What you should do: The expected output is the full data, repeated exactly, without pictures.

Data section:
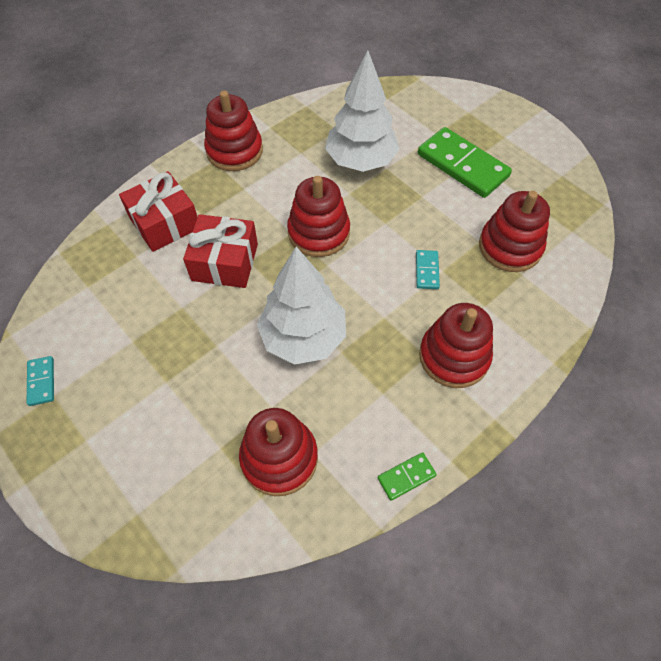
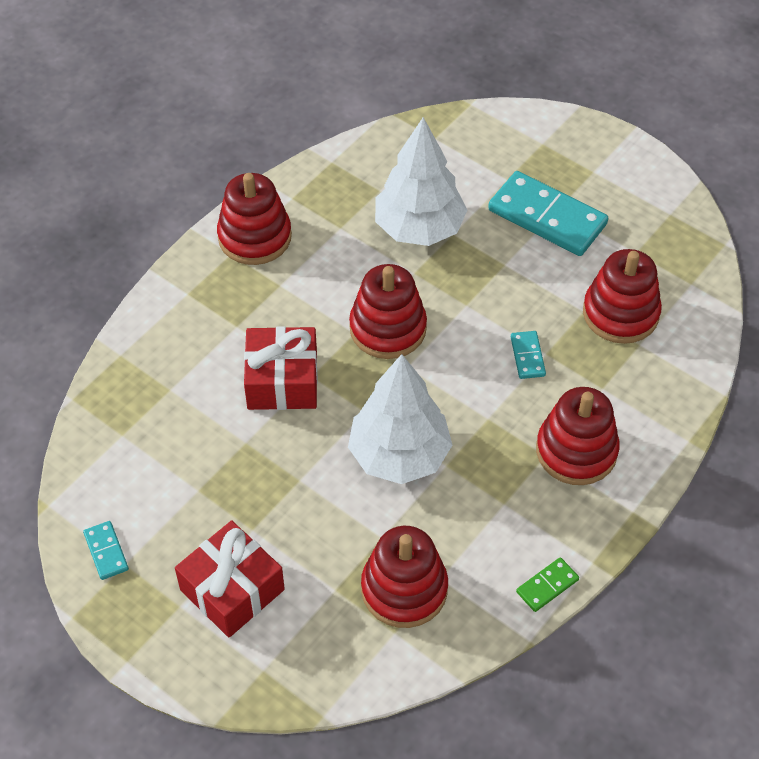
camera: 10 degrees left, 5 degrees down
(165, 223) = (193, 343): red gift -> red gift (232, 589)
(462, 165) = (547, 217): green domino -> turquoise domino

Answer to the problem:
camera: 10 degrees left, 5 degrees down
(165, 223) = (193, 343): red gift -> red gift (232, 589)
(462, 165) = (547, 217): green domino -> turquoise domino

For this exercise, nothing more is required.